Copy nothing from the entries below except the lines from the one containing "red 1x1 cone [148,258,188,325] -> none" through the one containing "tan 1x1 plate [450,504,509,556]", and copy those exactly.

- [Source material]
◆ ◆ ◆ ◆ ◆ ◆ ◆
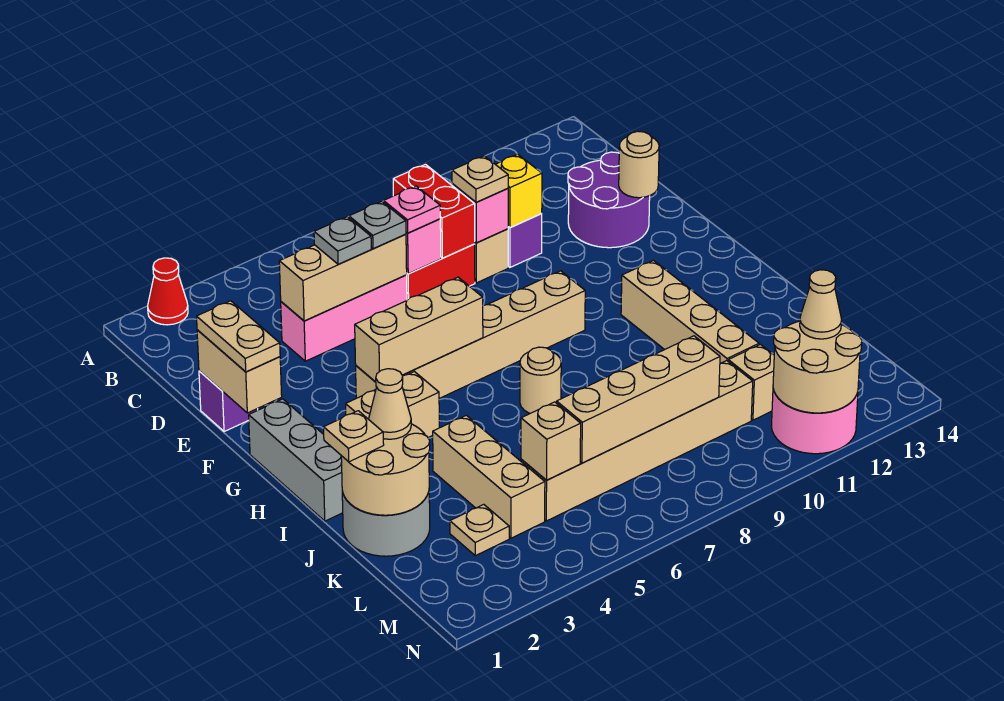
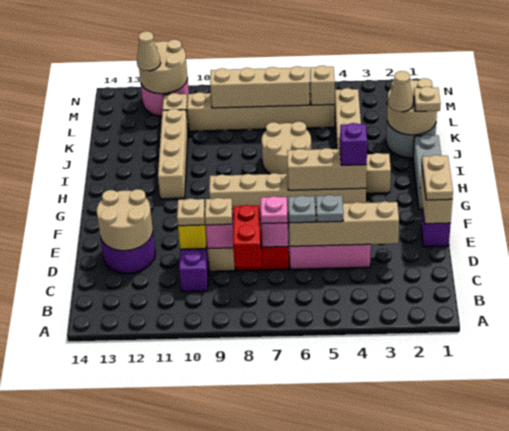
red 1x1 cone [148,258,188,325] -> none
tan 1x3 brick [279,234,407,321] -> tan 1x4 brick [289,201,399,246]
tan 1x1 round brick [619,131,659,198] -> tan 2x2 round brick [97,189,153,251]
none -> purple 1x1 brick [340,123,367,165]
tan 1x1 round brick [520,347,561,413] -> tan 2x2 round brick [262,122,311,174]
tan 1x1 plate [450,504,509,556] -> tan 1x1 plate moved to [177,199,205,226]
◆ ◆ ◆ ◆ ◆ ◆ ◆
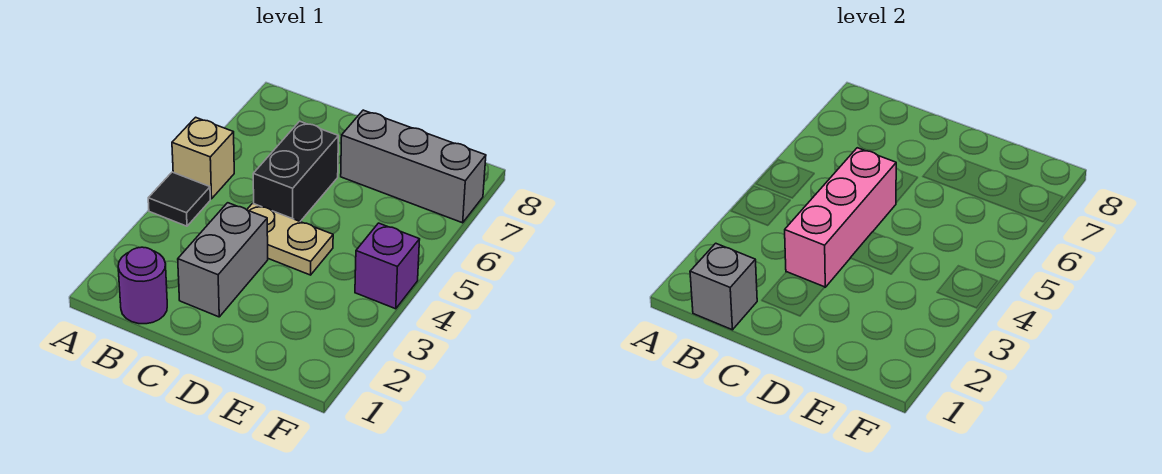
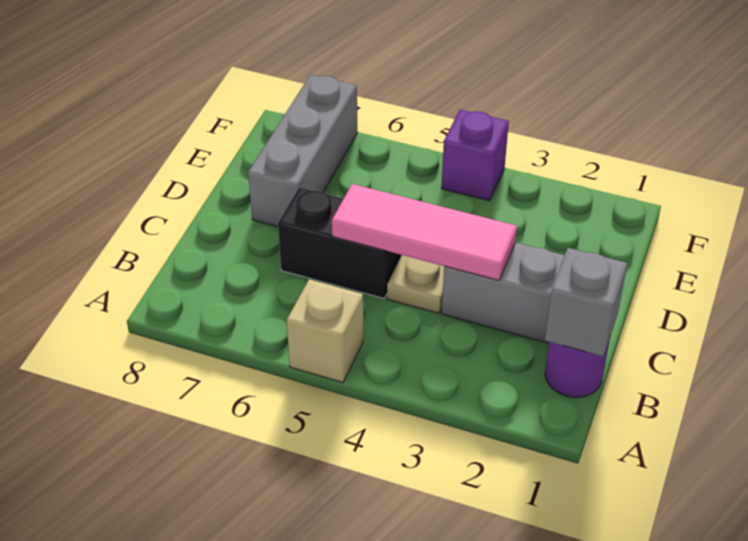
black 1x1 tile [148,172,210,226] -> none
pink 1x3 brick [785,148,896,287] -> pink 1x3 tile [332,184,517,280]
◆ ◆ ◆ ◆ ◆ ◆ ◆
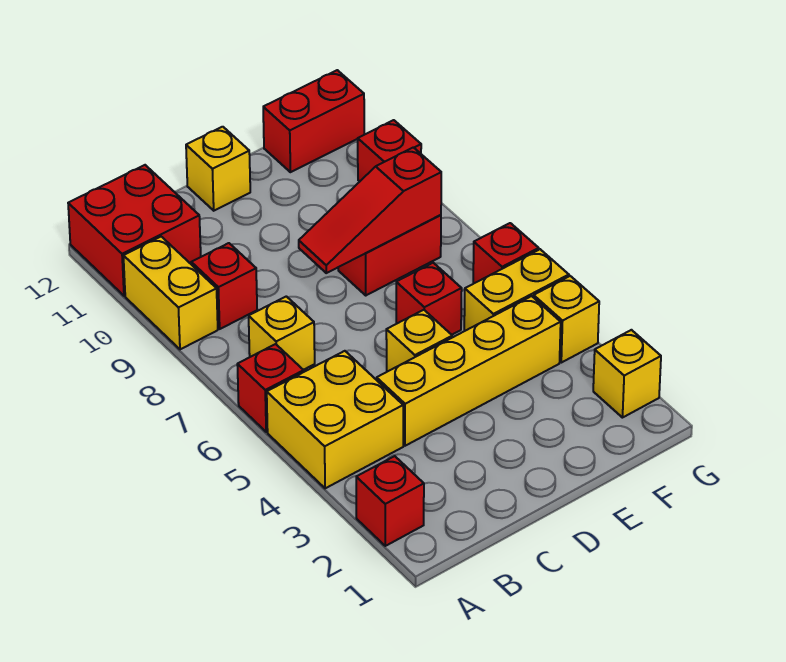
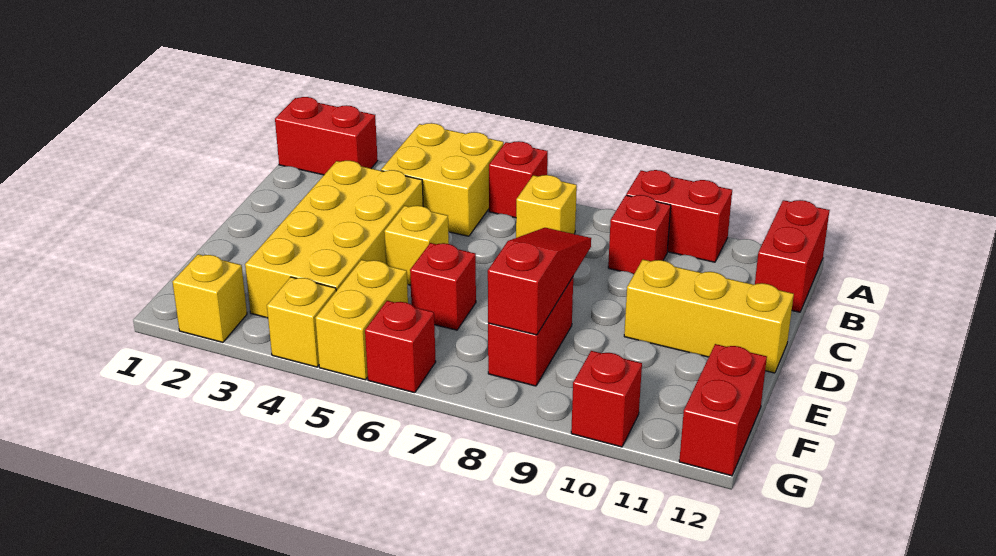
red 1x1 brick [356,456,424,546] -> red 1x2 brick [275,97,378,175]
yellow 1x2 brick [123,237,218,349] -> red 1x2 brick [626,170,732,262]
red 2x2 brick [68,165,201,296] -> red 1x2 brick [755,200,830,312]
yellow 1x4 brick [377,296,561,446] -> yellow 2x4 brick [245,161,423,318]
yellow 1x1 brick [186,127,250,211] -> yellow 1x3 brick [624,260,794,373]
◆ ◆ ◆ ◆ ◆ ◆ ◆
- [Solution for this problem]
red 1x1 cone [148,258,188,325] -> none
tan 1x3 brick [279,234,407,321] -> tan 1x4 brick [289,201,399,246]
tan 1x1 round brick [619,131,659,198] -> tan 2x2 round brick [97,189,153,251]
none -> purple 1x1 brick [340,123,367,165]
tan 1x1 round brick [520,347,561,413] -> tan 2x2 round brick [262,122,311,174]
tan 1x1 plate [450,504,509,556] -> tan 1x1 plate moved to [177,199,205,226]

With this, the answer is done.